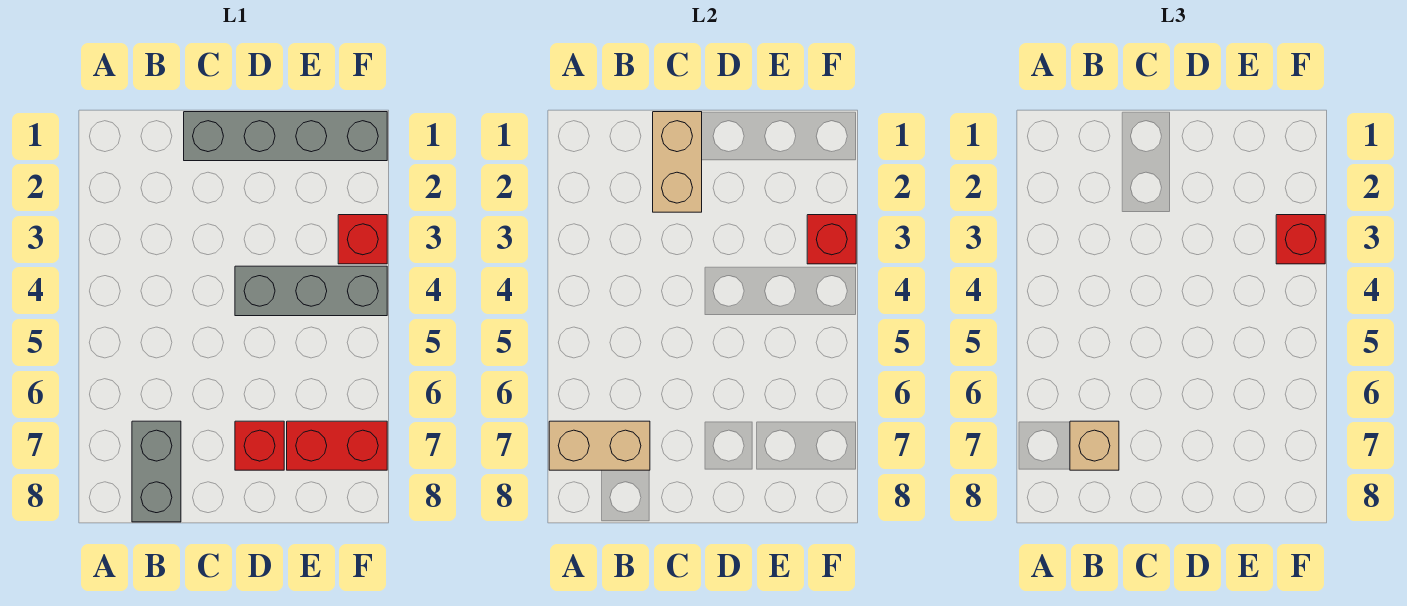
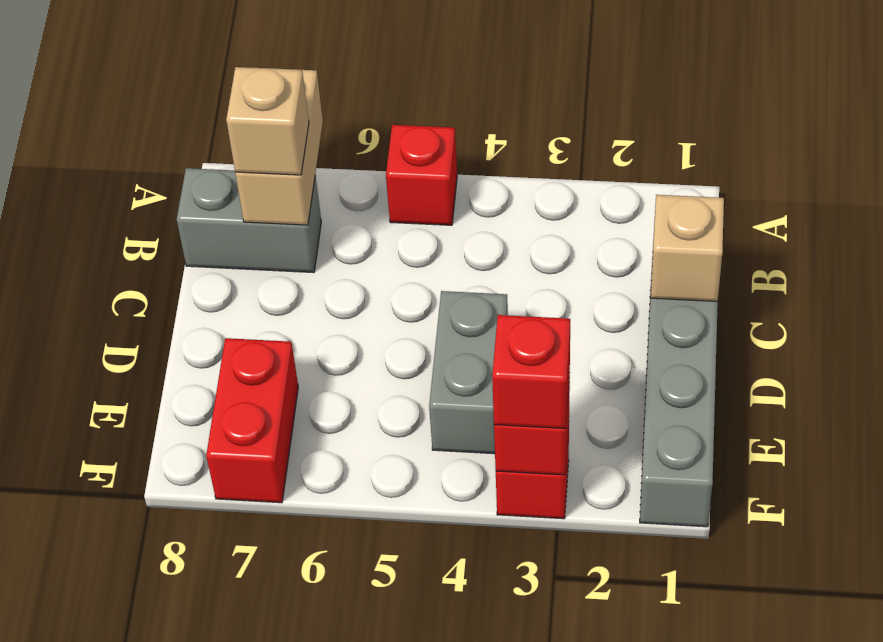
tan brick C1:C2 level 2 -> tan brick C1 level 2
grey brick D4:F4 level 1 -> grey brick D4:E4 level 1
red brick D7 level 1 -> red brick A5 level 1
...
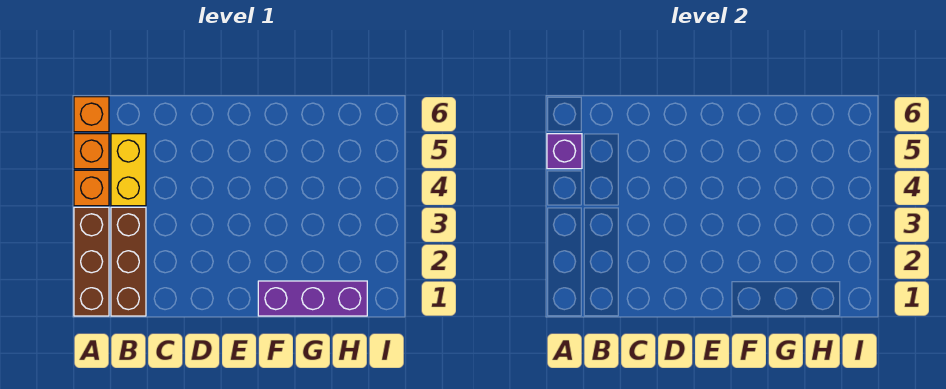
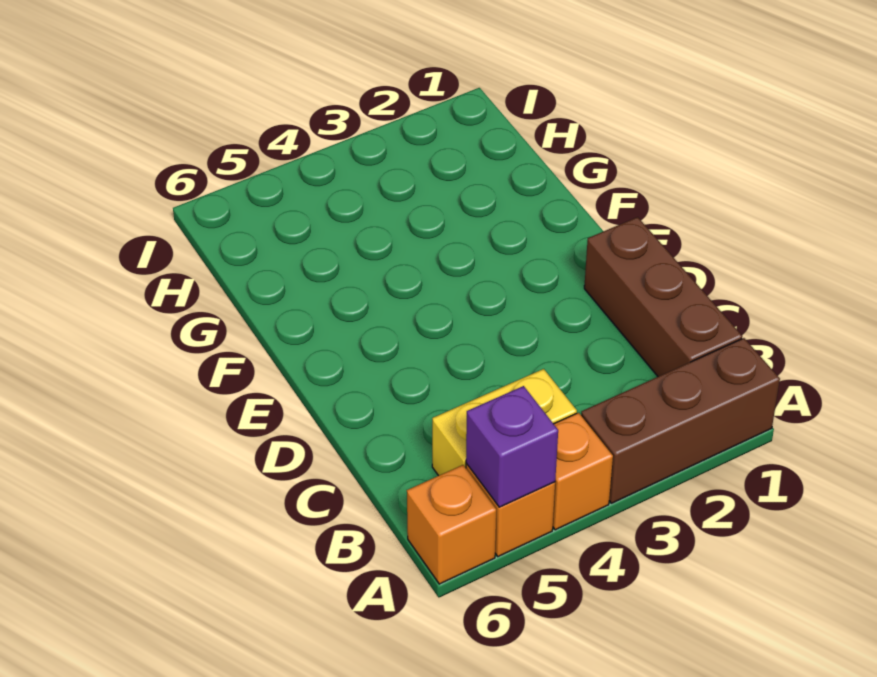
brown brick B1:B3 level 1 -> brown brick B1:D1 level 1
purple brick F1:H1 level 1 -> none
==
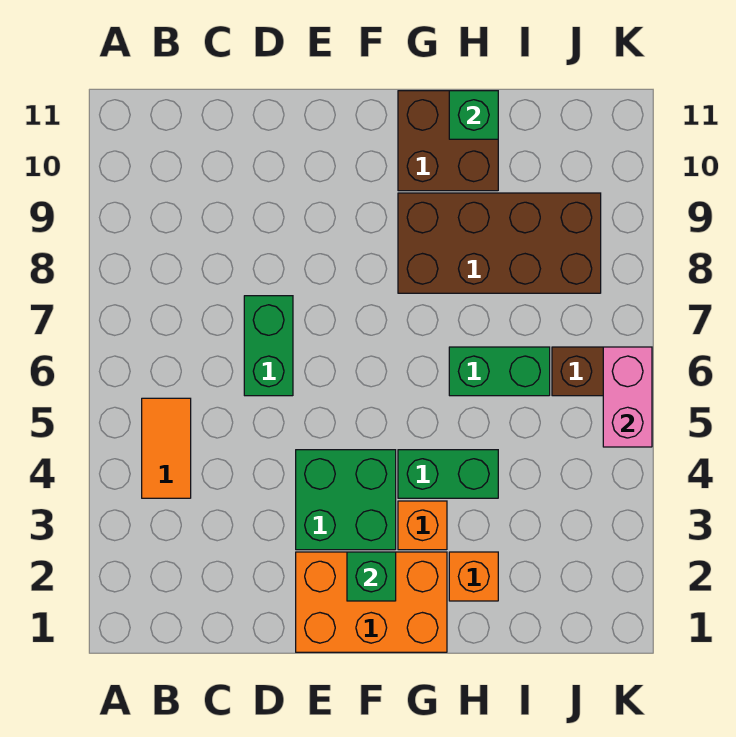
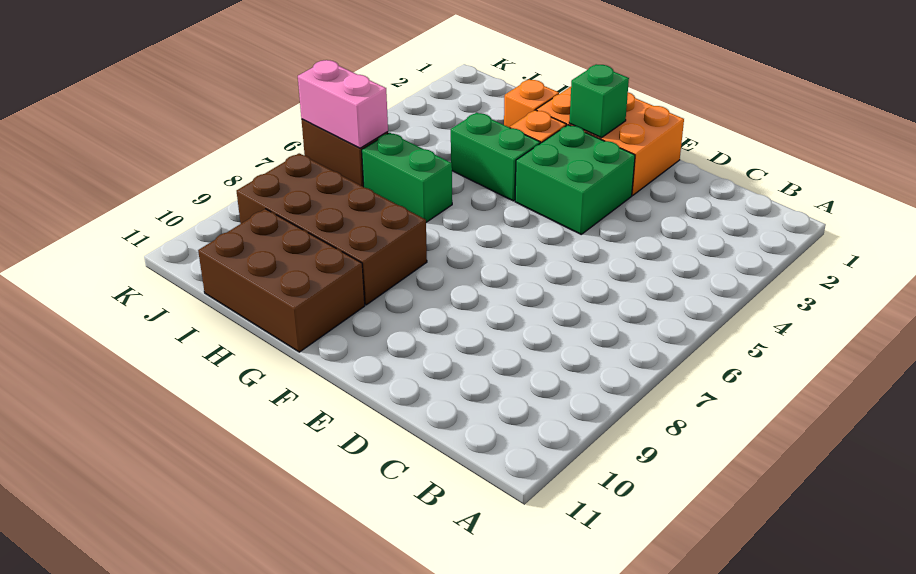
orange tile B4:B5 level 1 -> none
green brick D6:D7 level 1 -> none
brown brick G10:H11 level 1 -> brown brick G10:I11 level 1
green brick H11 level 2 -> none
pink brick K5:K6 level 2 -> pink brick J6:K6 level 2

TASK DESCRIPTION =>
An exact copy of the lines above between the line holding "green brick H11 level 2 -> none" and the line holding "pink brick K5:K6", inclusive, is the whole answer.

EXERCISE RESPONSE =>
green brick H11 level 2 -> none
pink brick K5:K6 level 2 -> pink brick J6:K6 level 2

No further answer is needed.